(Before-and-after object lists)
★ ★ ★ ★ ★ ★ ★
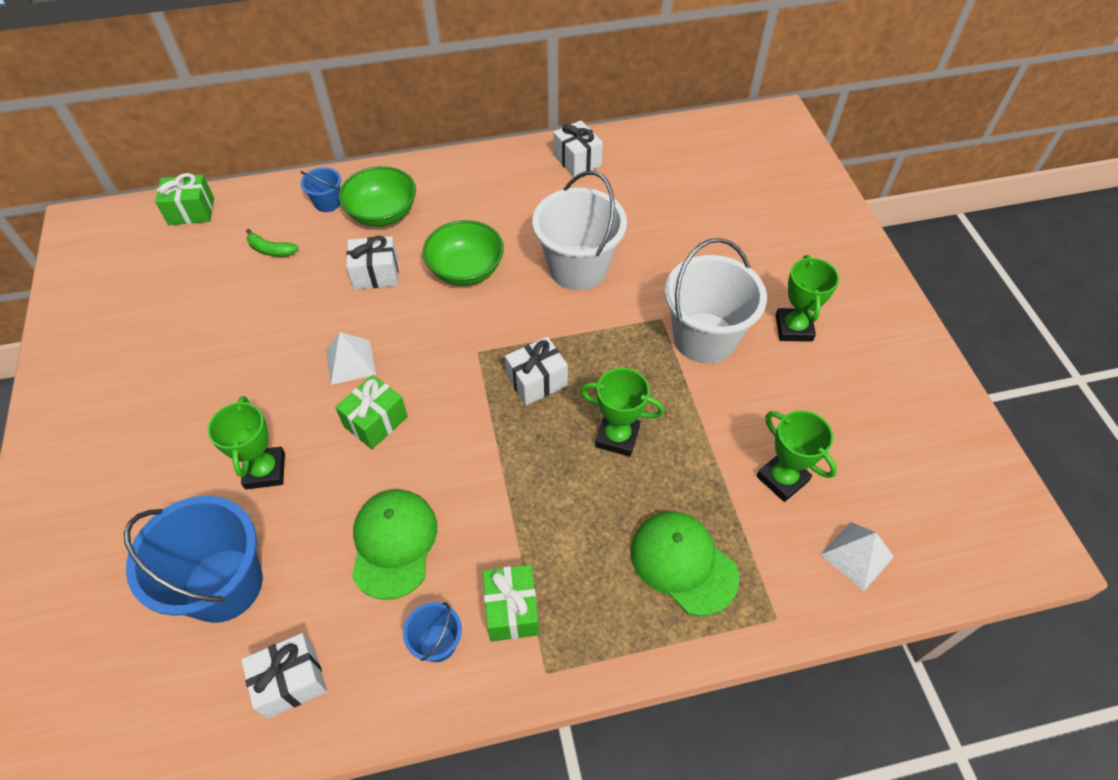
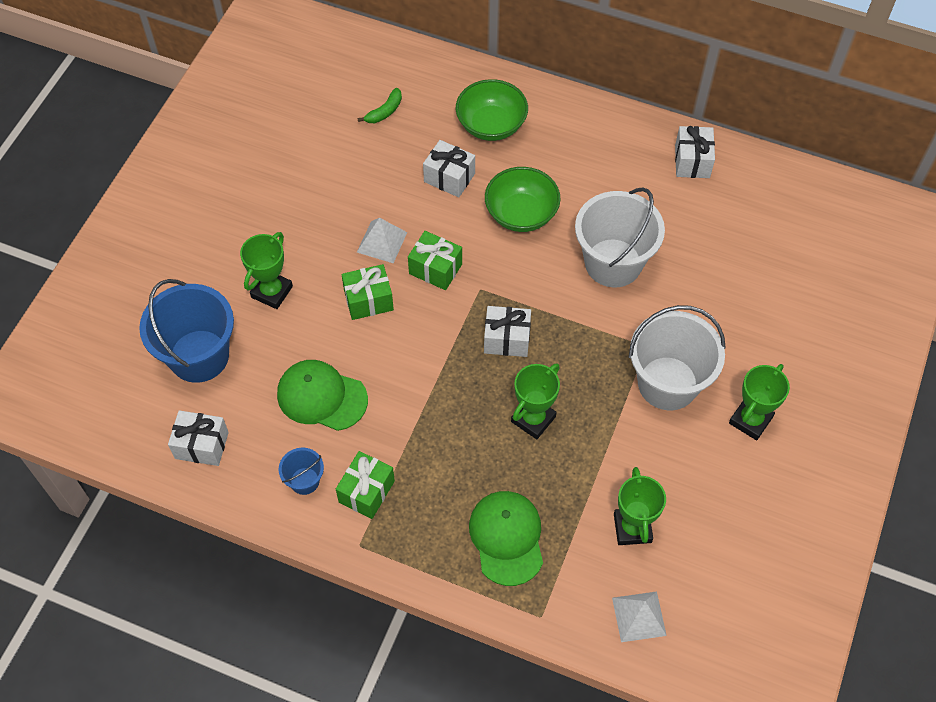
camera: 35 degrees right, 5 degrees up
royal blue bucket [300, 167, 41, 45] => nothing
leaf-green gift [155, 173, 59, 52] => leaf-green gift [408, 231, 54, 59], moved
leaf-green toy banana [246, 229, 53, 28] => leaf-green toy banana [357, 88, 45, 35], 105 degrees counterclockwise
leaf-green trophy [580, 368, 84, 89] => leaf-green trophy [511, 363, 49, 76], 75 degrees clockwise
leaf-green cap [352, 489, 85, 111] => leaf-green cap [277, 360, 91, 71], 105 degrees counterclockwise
★ ★ ★ ★ ★ ★ ★
Print the data above exactly, from its first line to the line bearing "leaf-green gift [155, 173, 59, 52]" inclusive, and keep pictures out of the result.

Response to the task.
camera: 35 degrees right, 5 degrees up
royal blue bucket [300, 167, 41, 45] => nothing
leaf-green gift [155, 173, 59, 52] => leaf-green gift [408, 231, 54, 59], moved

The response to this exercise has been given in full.